TASK DETAILS:
Each line from the beginning of the data below through the line containing "- replaced: gateau/purple" should be repeated exactly, please.
|---|
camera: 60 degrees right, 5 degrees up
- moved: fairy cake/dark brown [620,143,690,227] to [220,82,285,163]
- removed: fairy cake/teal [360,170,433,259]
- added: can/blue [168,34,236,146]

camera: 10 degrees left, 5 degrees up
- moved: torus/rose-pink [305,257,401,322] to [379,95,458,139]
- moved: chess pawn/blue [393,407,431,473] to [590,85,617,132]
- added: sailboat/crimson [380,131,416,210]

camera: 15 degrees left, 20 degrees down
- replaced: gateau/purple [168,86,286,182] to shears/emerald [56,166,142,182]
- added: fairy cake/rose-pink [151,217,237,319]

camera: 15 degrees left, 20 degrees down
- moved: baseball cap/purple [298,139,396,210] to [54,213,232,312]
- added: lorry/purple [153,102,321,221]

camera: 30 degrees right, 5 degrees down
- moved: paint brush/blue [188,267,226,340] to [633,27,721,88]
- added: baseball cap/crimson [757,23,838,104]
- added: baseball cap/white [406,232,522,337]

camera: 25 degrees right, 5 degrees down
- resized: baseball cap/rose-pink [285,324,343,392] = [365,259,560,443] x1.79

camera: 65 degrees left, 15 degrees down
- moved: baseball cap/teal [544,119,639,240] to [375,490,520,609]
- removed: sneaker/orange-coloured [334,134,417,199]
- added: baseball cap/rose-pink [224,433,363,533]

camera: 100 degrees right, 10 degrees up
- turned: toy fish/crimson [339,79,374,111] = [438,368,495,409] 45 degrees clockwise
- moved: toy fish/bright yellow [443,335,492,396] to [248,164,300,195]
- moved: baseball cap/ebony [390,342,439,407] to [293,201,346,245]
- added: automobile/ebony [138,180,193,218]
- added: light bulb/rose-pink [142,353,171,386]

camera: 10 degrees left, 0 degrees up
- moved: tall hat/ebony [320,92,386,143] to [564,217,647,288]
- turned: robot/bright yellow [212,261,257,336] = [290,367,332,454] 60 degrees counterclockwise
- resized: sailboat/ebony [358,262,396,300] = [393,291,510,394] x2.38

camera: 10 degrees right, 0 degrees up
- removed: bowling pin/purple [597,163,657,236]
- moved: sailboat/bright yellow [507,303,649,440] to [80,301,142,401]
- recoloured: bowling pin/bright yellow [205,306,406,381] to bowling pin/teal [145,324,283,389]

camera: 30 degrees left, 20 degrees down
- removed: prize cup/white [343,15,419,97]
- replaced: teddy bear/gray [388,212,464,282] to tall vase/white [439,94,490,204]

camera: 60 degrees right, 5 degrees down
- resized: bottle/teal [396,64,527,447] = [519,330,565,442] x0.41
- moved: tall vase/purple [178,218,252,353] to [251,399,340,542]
|---|
RESPONSE TO THIS EXERCISE:
camera: 60 degrees right, 5 degrees up
- moved: fairy cake/dark brown [620,143,690,227] to [220,82,285,163]
- removed: fairy cake/teal [360,170,433,259]
- added: can/blue [168,34,236,146]

camera: 10 degrees left, 5 degrees up
- moved: torus/rose-pink [305,257,401,322] to [379,95,458,139]
- moved: chess pawn/blue [393,407,431,473] to [590,85,617,132]
- added: sailboat/crimson [380,131,416,210]

camera: 15 degrees left, 20 degrees down
- replaced: gateau/purple [168,86,286,182] to shears/emerald [56,166,142,182]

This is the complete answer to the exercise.